# EXTRACTED DATA:

══════════════════════════════

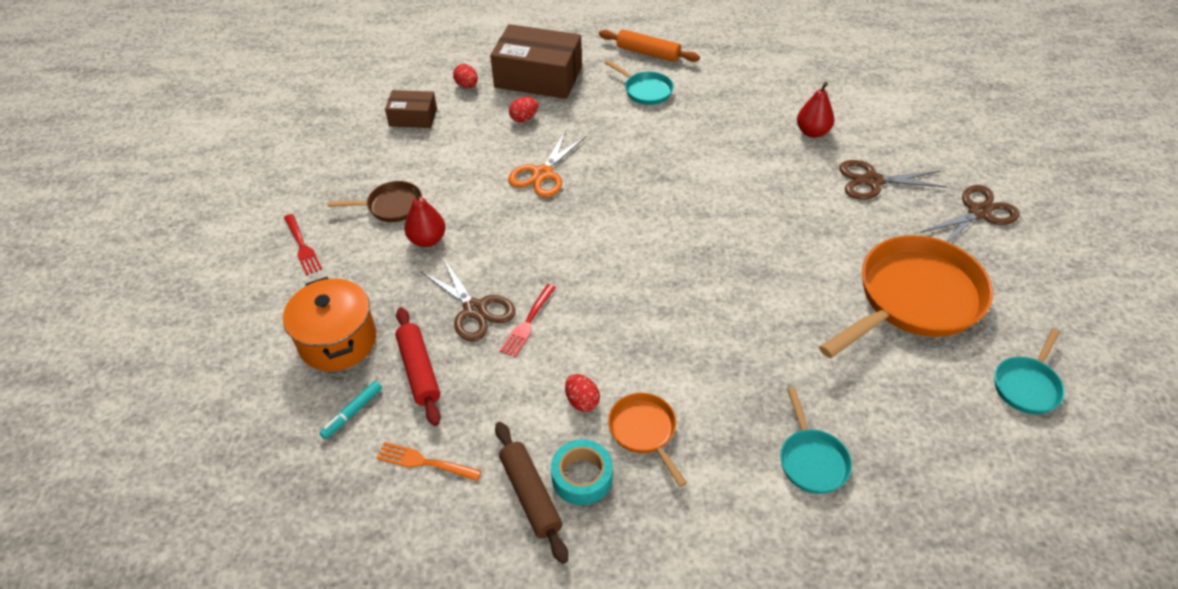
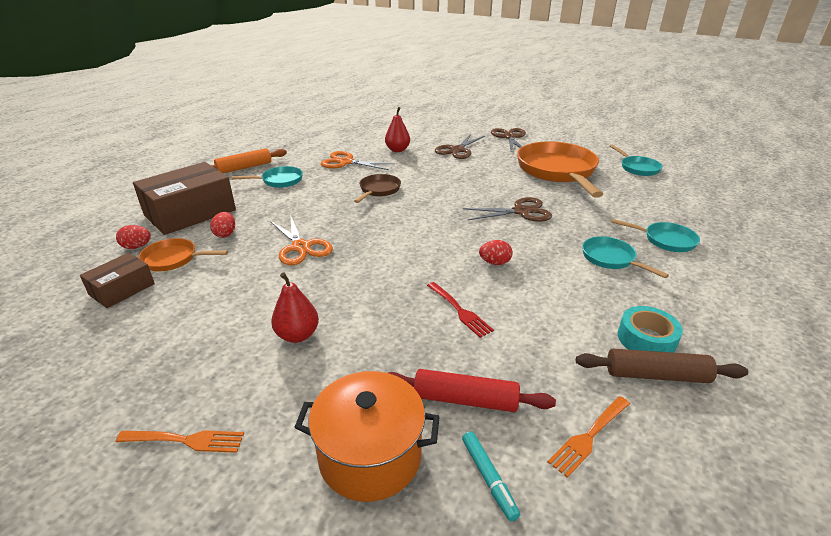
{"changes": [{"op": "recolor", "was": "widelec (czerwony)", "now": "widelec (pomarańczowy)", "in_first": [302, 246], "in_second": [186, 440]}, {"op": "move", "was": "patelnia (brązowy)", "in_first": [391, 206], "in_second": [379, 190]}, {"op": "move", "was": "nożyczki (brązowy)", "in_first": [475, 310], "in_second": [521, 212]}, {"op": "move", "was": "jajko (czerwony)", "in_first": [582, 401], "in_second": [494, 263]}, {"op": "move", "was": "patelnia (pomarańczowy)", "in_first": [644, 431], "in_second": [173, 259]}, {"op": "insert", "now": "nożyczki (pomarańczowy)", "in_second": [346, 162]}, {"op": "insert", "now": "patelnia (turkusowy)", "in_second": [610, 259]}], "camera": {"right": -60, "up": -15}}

══════════════════════════════

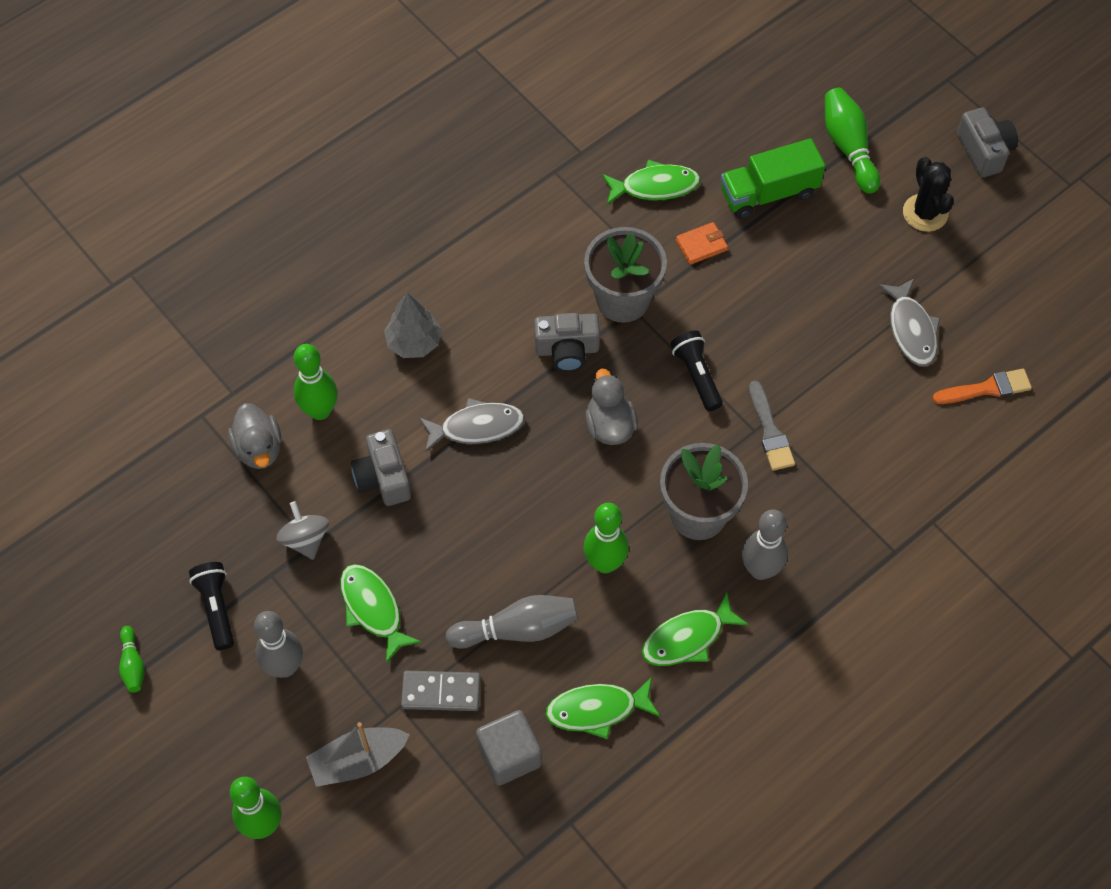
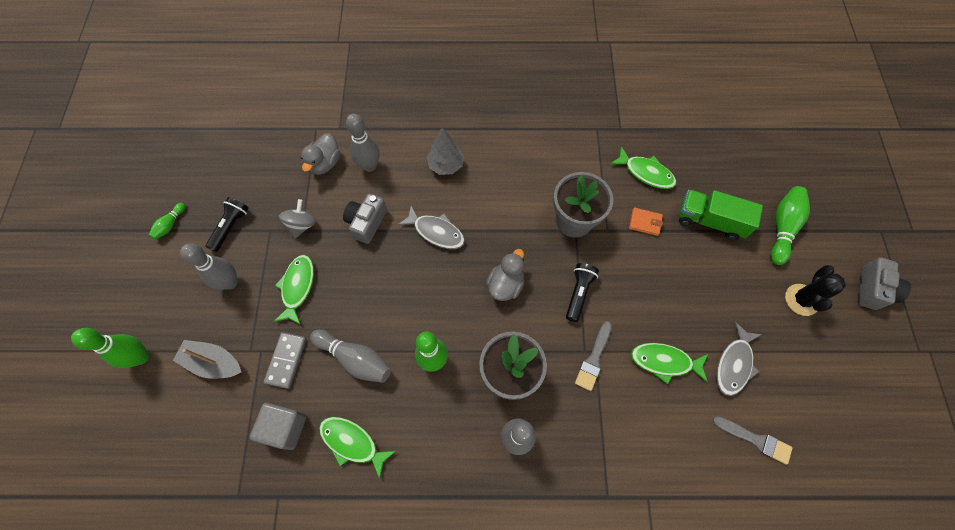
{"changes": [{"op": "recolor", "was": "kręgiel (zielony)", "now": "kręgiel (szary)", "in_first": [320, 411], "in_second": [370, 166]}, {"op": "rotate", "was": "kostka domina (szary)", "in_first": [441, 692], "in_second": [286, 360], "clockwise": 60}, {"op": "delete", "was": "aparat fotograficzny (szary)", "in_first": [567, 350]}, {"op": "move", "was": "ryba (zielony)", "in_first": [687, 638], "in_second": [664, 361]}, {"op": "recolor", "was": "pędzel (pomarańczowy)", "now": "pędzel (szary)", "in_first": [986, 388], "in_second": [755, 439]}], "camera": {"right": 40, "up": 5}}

══════════════════════════════

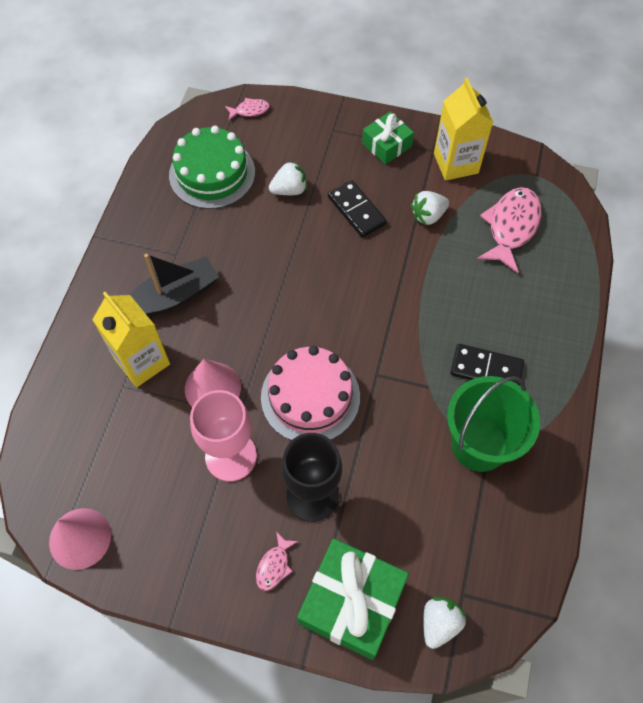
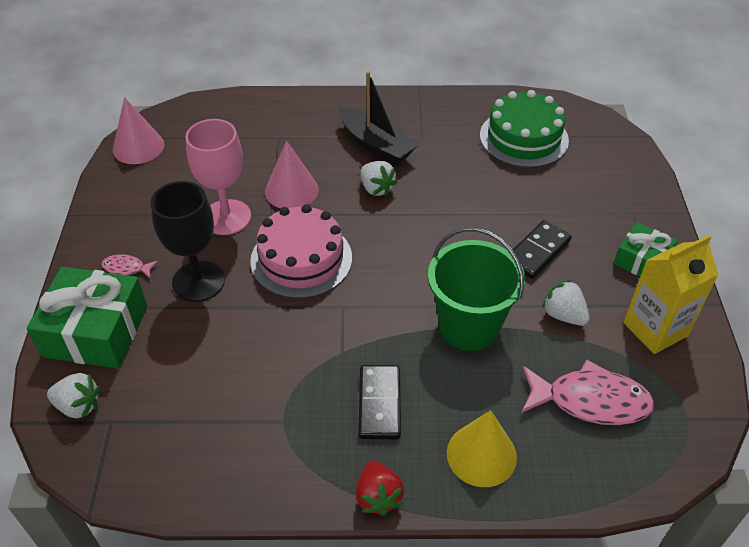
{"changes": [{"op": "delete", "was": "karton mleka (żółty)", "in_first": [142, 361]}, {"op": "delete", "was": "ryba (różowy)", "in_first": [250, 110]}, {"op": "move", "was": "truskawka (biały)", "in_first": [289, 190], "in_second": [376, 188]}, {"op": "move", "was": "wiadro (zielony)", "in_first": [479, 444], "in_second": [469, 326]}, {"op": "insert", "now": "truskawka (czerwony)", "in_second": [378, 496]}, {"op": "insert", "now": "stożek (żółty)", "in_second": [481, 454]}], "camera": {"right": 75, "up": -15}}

══════════════════════════════

# REQUIRED ACTION:
Copy every line where the word "ryba" is present in the entries above.

# SOLUTION TO THE PROBLEM:
{"changes": [{"op": "recolor", "was": "kręgiel (zielony)", "now": "kręgiel (szary)", "in_first": [320, 411], "in_second": [370, 166]}, {"op": "rotate", "was": "kostka domina (szary)", "in_first": [441, 692], "in_second": [286, 360], "clockwise": 60}, {"op": "delete", "was": "aparat fotograficzny (szary)", "in_first": [567, 350]}, {"op": "move", "was": "ryba (zielony)", "in_first": [687, 638], "in_second": [664, 361]}, {"op": "recolor", "was": "pędzel (pomarańczowy)", "now": "pędzel (szary)", "in_first": [986, 388], "in_second": [755, 439]}], "camera": {"right": 40, "up": 5}}
{"changes": [{"op": "delete", "was": "karton mleka (żółty)", "in_first": [142, 361]}, {"op": "delete", "was": "ryba (różowy)", "in_first": [250, 110]}, {"op": "move", "was": "truskawka (biały)", "in_first": [289, 190], "in_second": [376, 188]}, {"op": "move", "was": "wiadro (zielony)", "in_first": [479, 444], "in_second": [469, 326]}, {"op": "insert", "now": "truskawka (czerwony)", "in_second": [378, 496]}, {"op": "insert", "now": "stożek (żółty)", "in_second": [481, 454]}], "camera": {"right": 75, "up": -15}}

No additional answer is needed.